*Required action*:
Please transcribe the data below in full, word for word, without the images.

*Records supplied*:
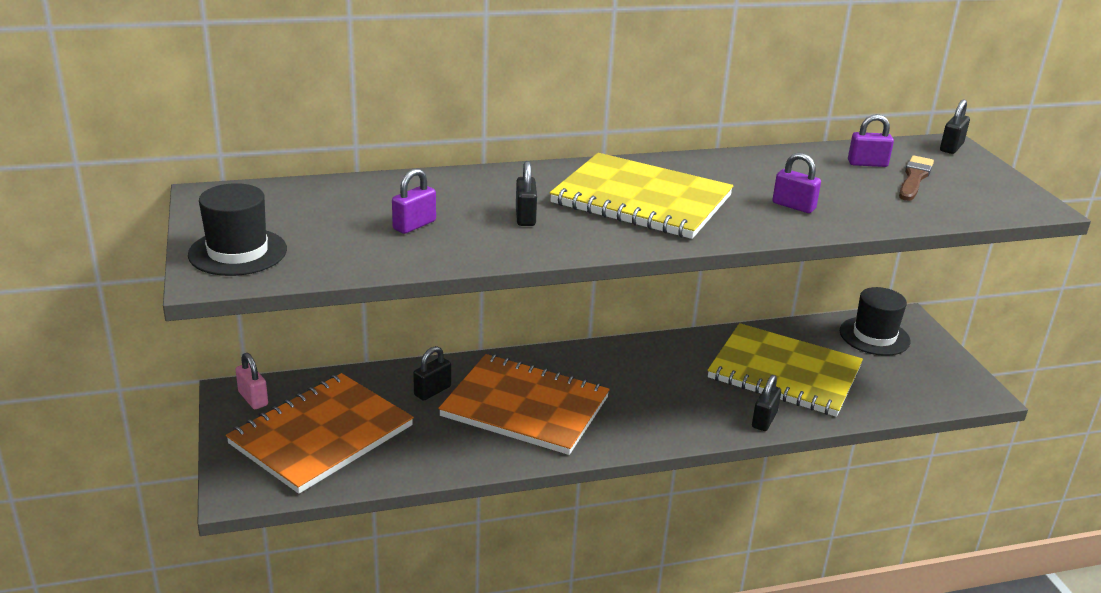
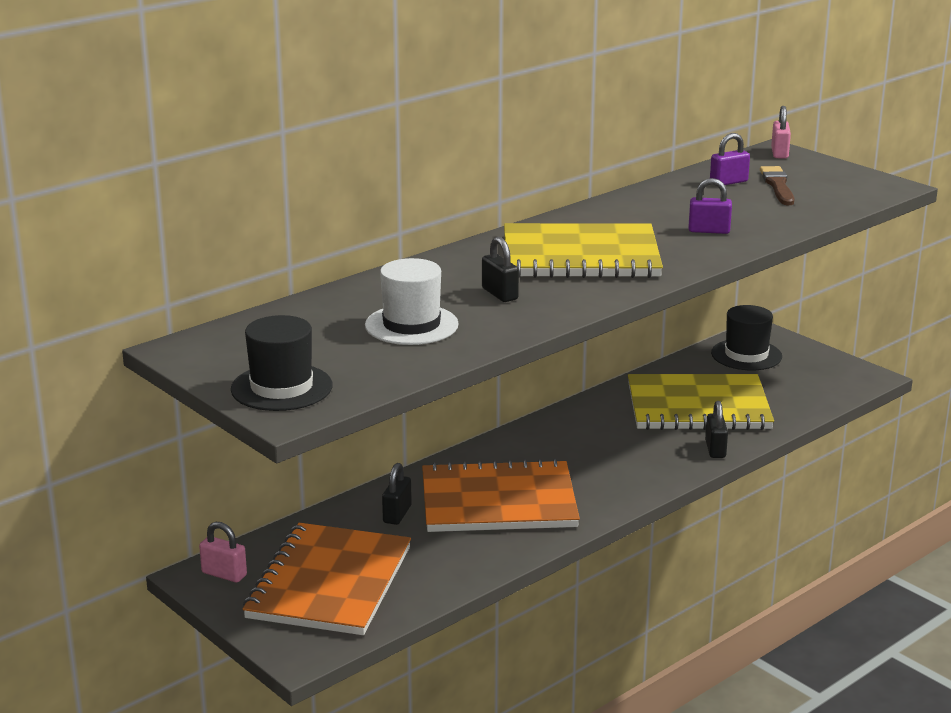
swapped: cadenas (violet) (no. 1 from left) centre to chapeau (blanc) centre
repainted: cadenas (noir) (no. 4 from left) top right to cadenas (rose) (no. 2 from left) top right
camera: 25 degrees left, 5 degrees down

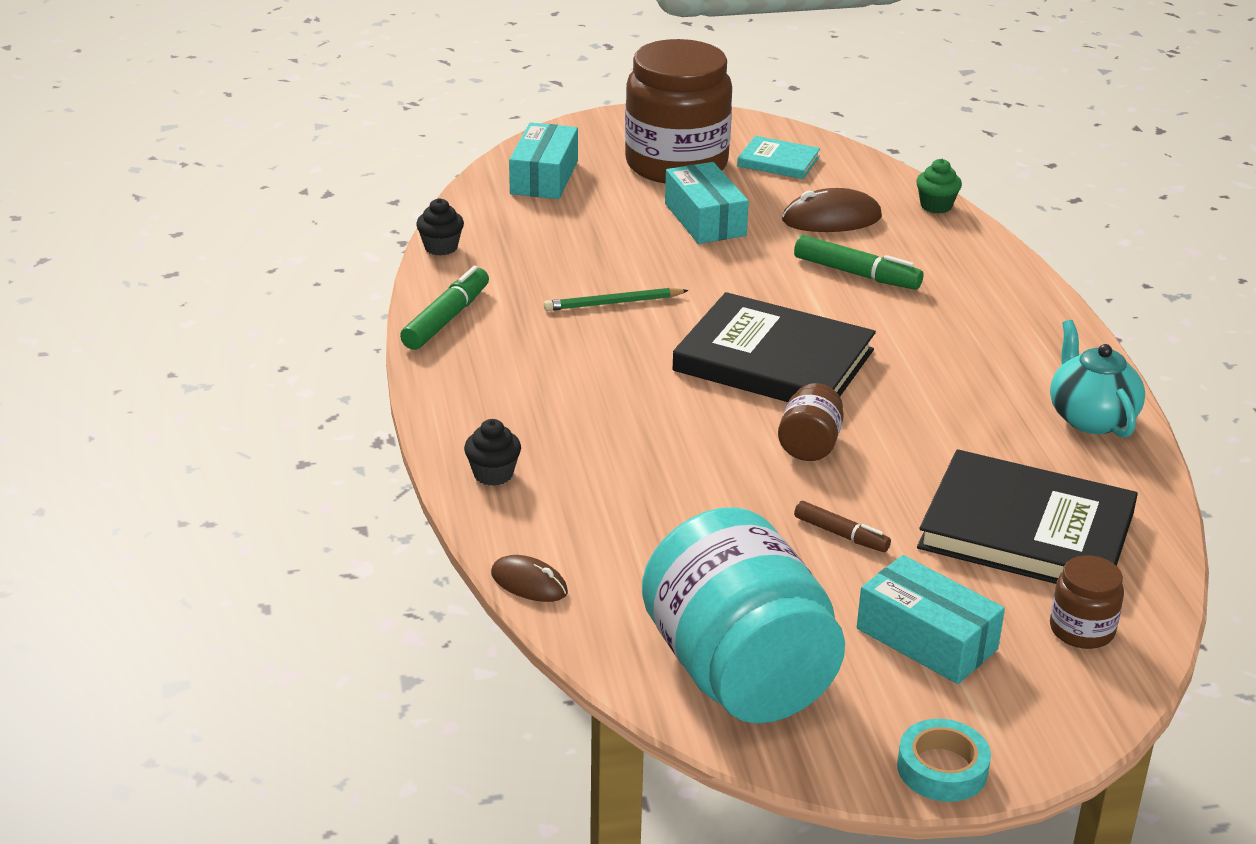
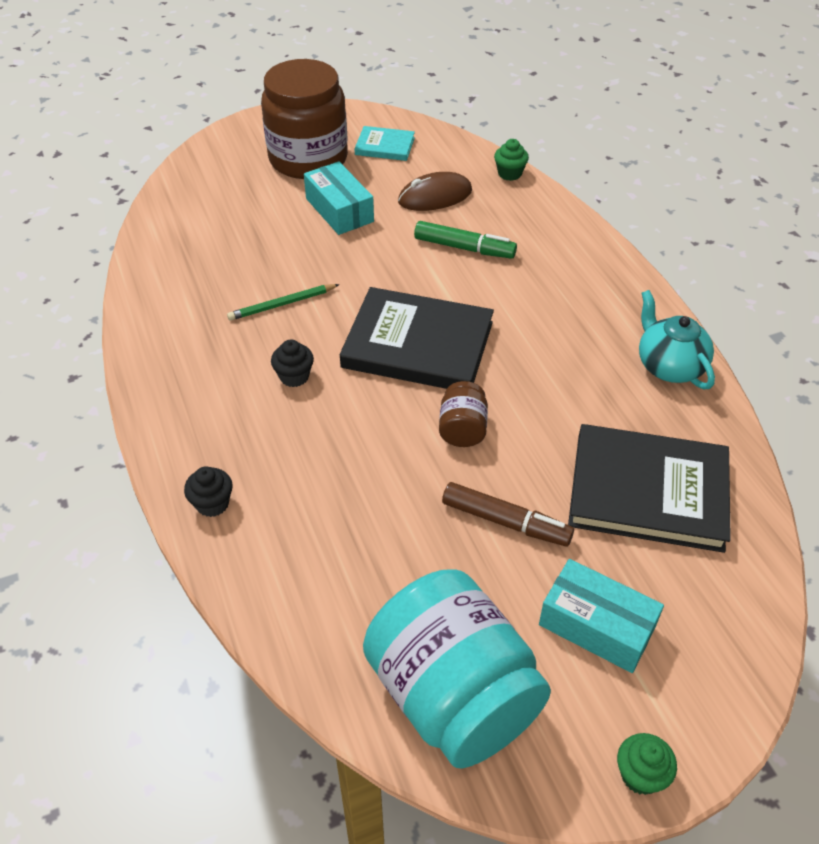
gone: feutre (vert) (no. 1 from left) centre; souris (marron) (no. 1 from left) bottom centre; boîte (turquoise) (no. 1 from left) top centre; bocal (marron) (no. 3 from left) bottom right
shifted: muffin (noir) (no. 1 from left in the first image) top centre to muffin (noir) (no. 2 from left) centre
swapped: ruban adhésif (turquoise) bottom right to muffin (vert) (no. 2 from left) bottom right
scaled: feutre (marron) middle right = centre x1.59
camera: 10 degrees left, 15 degrees up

*Exercise result*:
swapped: cadenas (violet) (no. 1 from left) centre to chapeau (blanc) centre
repainted: cadenas (noir) (no. 4 from left) top right to cadenas (rose) (no. 2 from left) top right
camera: 25 degrees left, 5 degrees down

gone: feutre (vert) (no. 1 from left) centre; souris (marron) (no. 1 from left) bottom centre; boîte (turquoise) (no. 1 from left) top centre; bocal (marron) (no. 3 from left) bottom right
shifted: muffin (noir) (no. 1 from left in the first image) top centre to muffin (noir) (no. 2 from left) centre
swapped: ruban adhésif (turquoise) bottom right to muffin (vert) (no. 2 from left) bottom right
scaled: feutre (marron) middle right = centre x1.59
camera: 10 degrees left, 15 degrees up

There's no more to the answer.